**Given data**
——

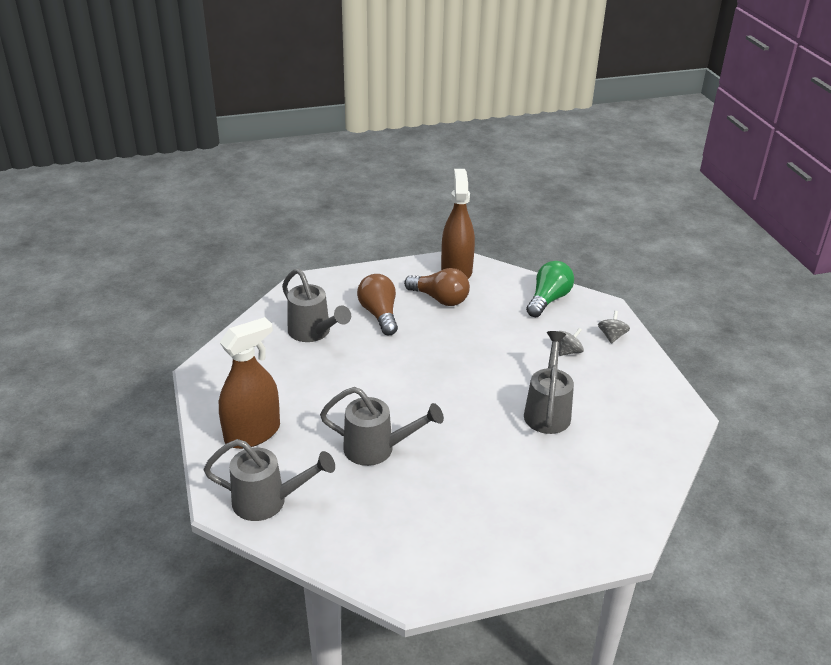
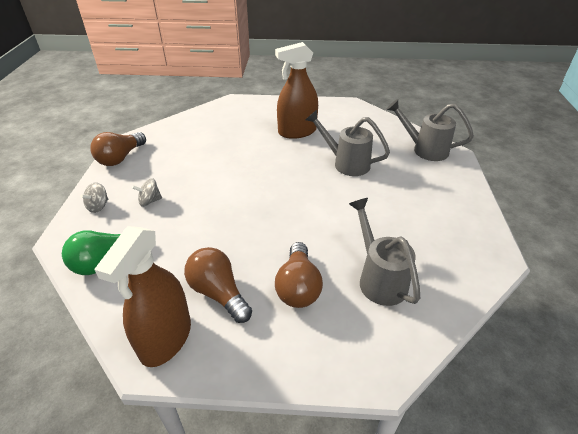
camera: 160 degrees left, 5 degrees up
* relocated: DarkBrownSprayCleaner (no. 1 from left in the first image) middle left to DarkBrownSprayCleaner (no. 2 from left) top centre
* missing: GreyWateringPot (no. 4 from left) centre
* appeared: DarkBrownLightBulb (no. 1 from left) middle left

——

**Task description**
Among the lines above, which ones hold the string "middle"? Show them.

**Expected output**
* relocated: DarkBrownSprayCleaner (no. 1 from left in the first image) middle left to DarkBrownSprayCleaner (no. 2 from left) top centre
* appeared: DarkBrownLightBulb (no. 1 from left) middle left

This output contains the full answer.